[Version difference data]
== Segment start ==
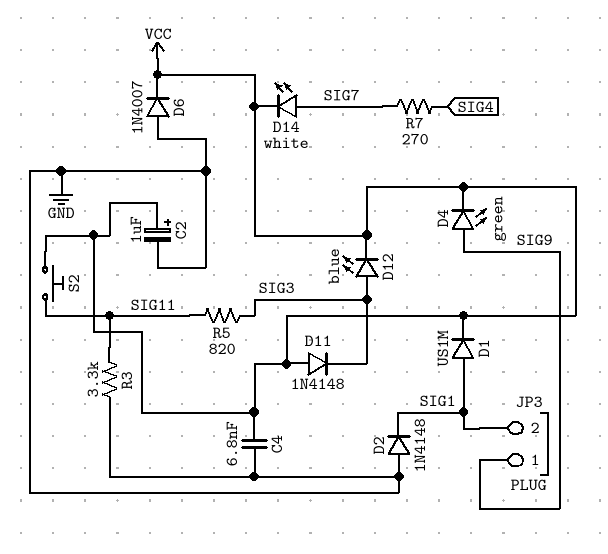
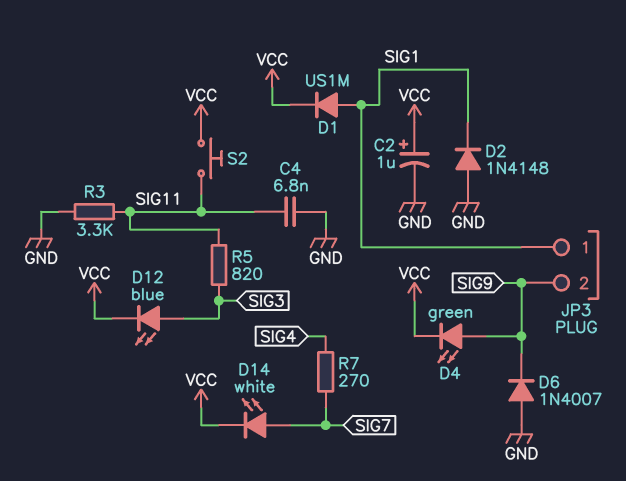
C4: 6.8nF (GND, VCC) -> 6.8nF (GND, SIG11)
D6: diode 1N4007 (A GND, K VCC) -> diode 1N4007 (A GND, K SIG9)
D11: diode 1N4148 (A VCC, K SIG3) -> none
JP3 pin 1: SIG9 -> SIG1
JP3 pin 2: SIG1 -> SIG9

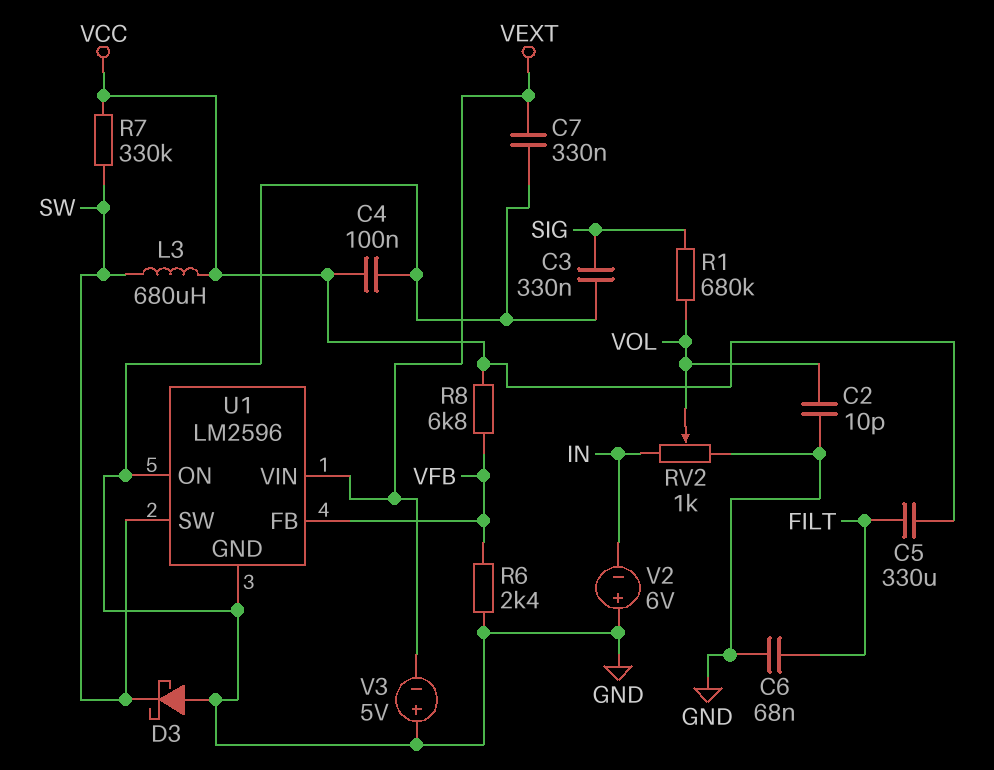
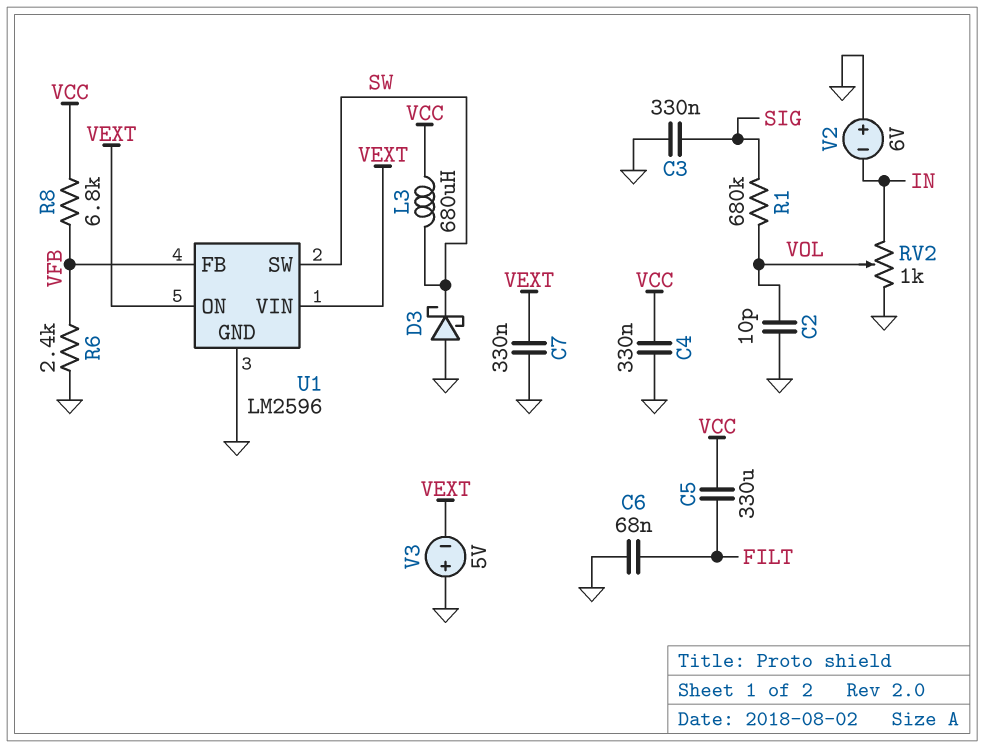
C4: 100nF (GND, VCC) -> 330nF (GND, VCC)
R7: 330k (SW, VCC) -> none
U1 pin ON: GND -> VEXT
== Segment end ==
Out of the data above, return each line where the word "none" can be found.

D11: diode 1N4148 (A VCC, K SIG3) -> none
R7: 330k (SW, VCC) -> none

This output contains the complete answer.